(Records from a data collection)

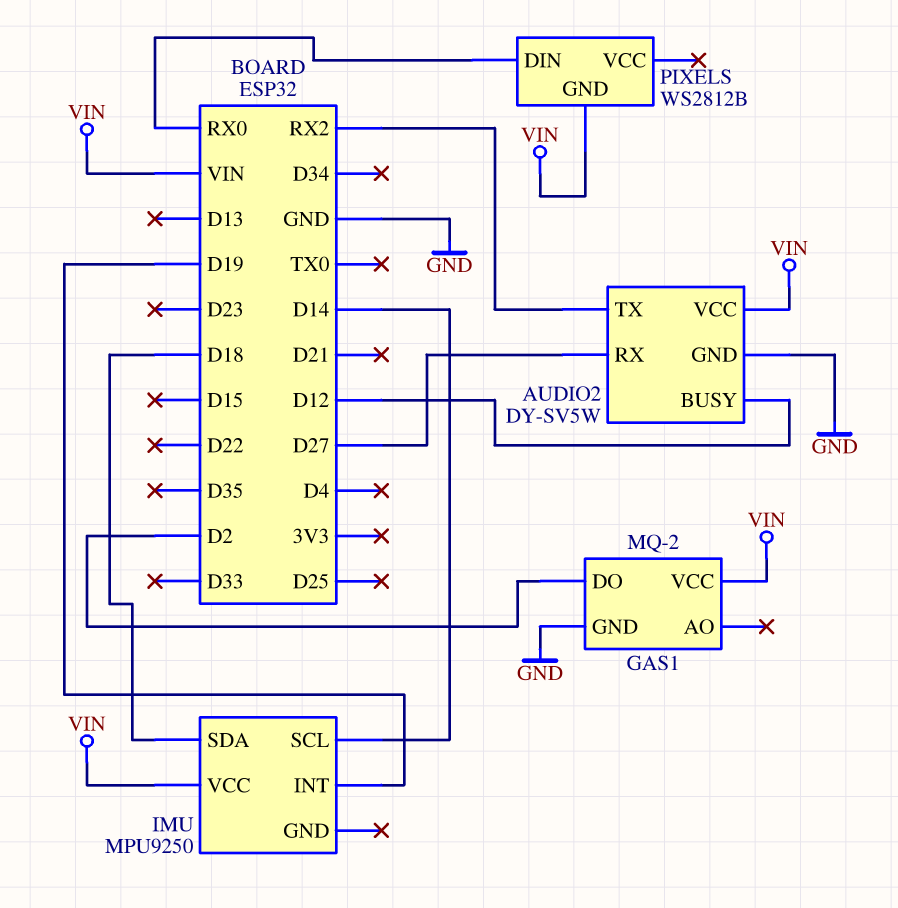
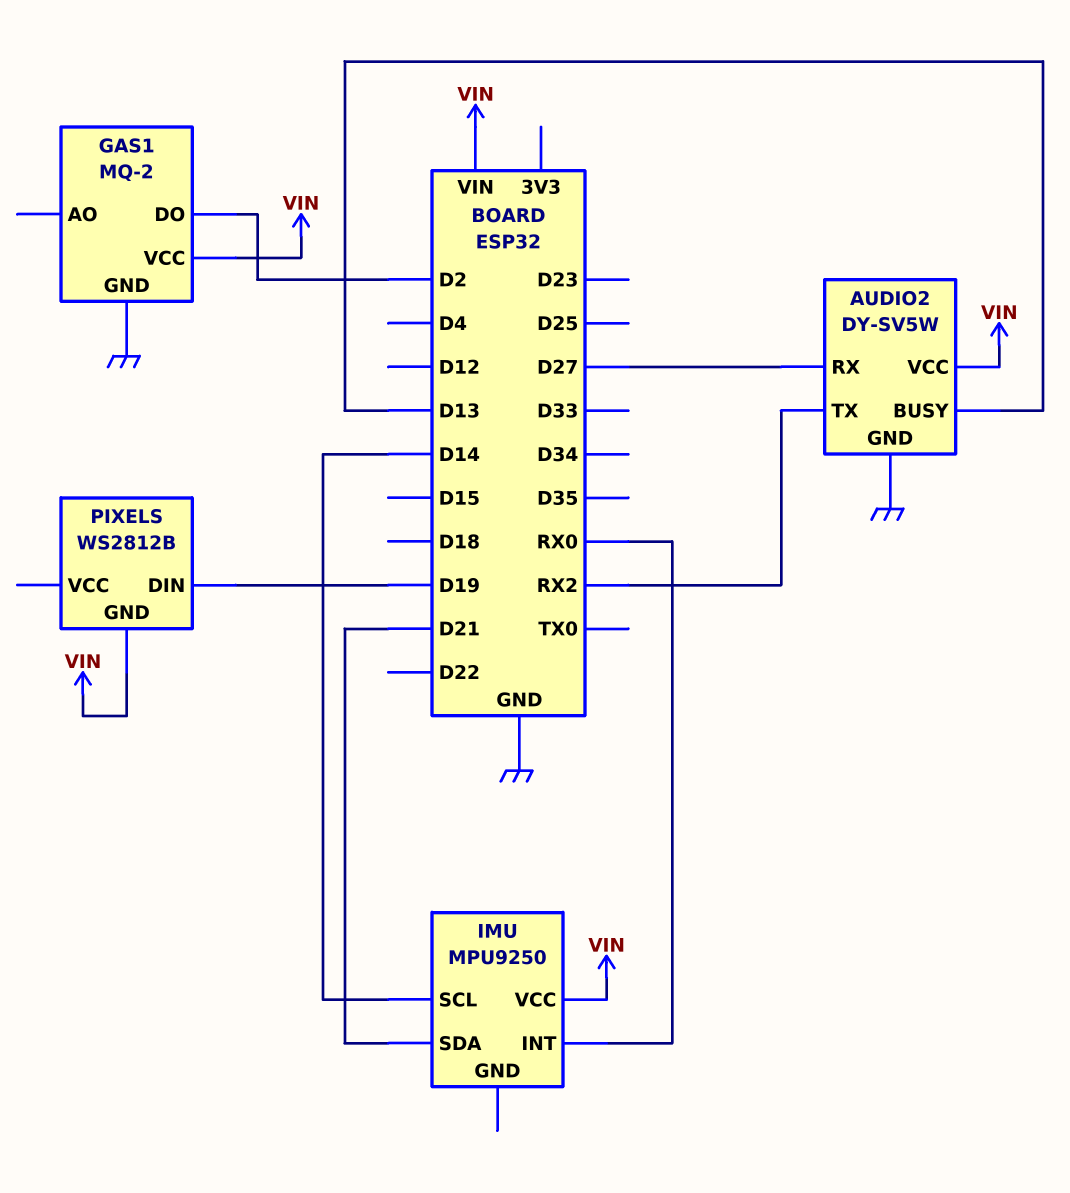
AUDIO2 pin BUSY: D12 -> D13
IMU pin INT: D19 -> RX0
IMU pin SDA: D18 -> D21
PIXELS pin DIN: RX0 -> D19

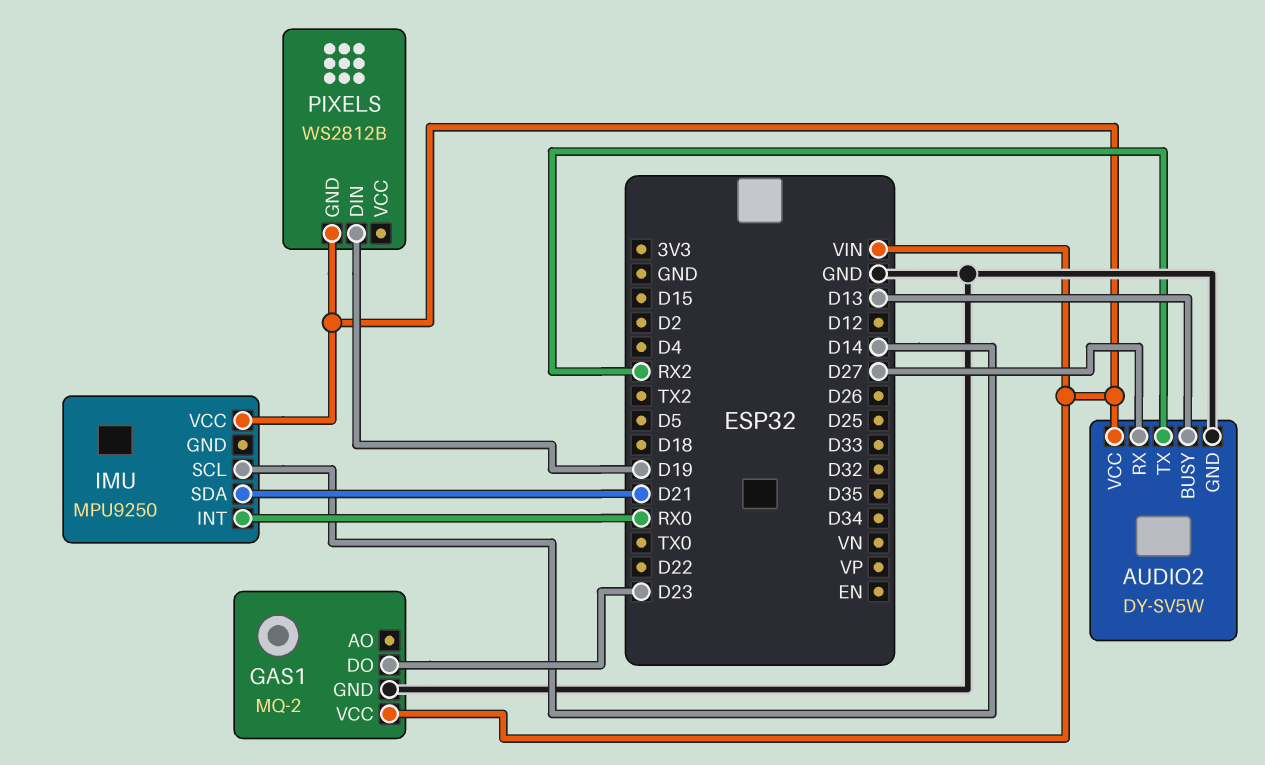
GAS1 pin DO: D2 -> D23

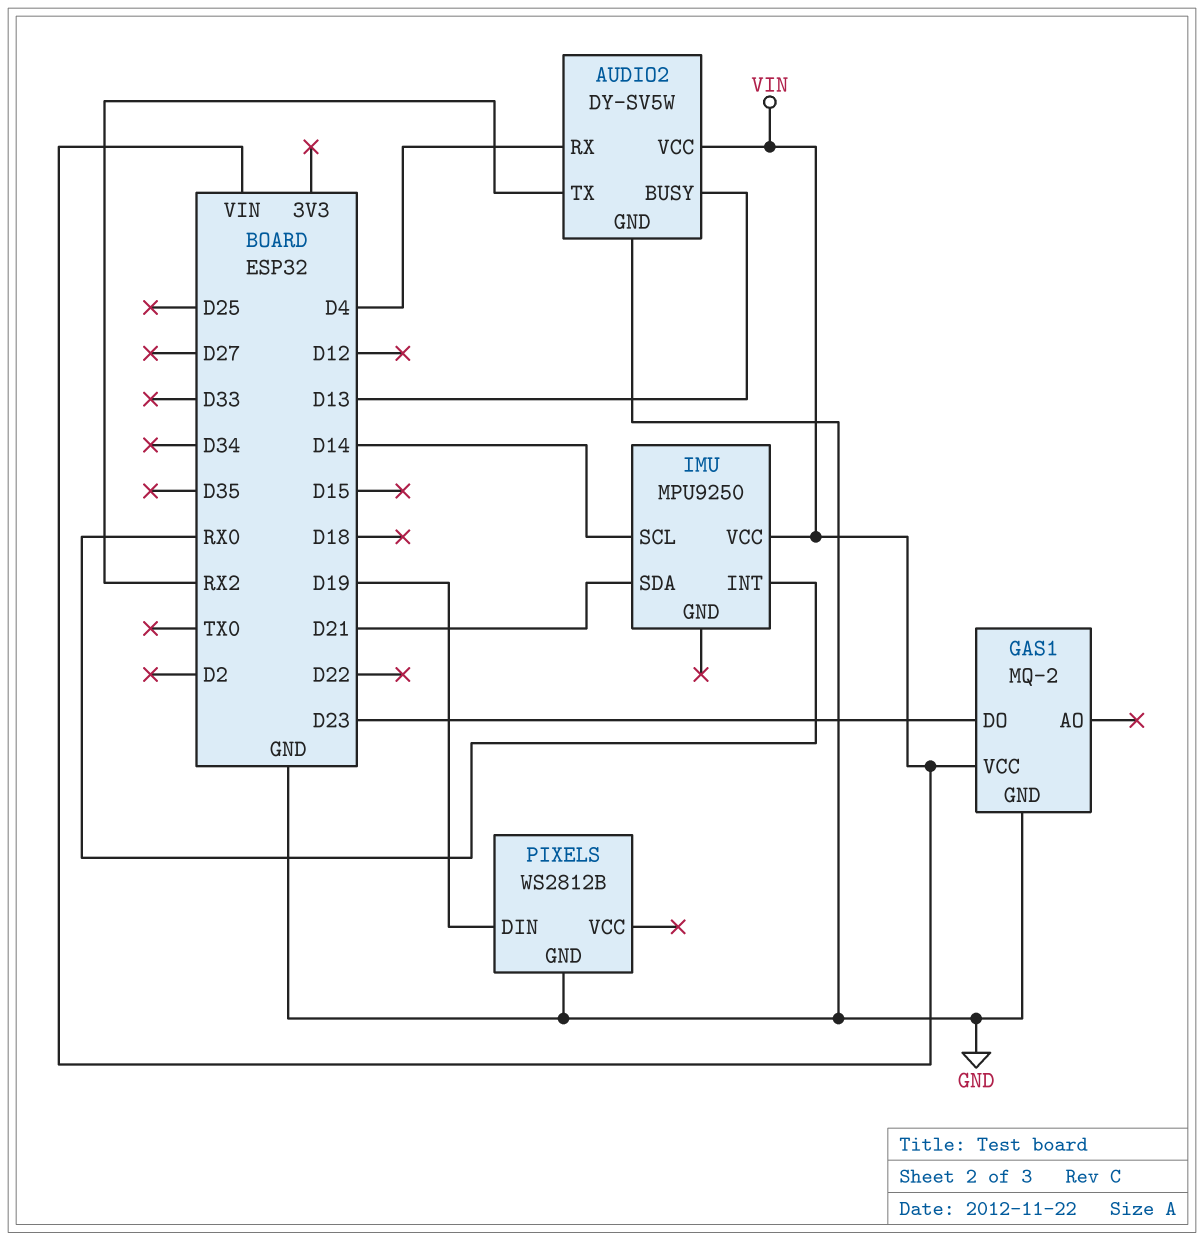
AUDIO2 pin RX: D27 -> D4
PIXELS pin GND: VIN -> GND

What is required -
Give the data again exactly as it appears, but without any images.

Answer to this exercise -
AUDIO2 pin BUSY: D12 -> D13
IMU pin INT: D19 -> RX0
IMU pin SDA: D18 -> D21
PIXELS pin DIN: RX0 -> D19

GAS1 pin DO: D2 -> D23

AUDIO2 pin RX: D27 -> D4
PIXELS pin GND: VIN -> GND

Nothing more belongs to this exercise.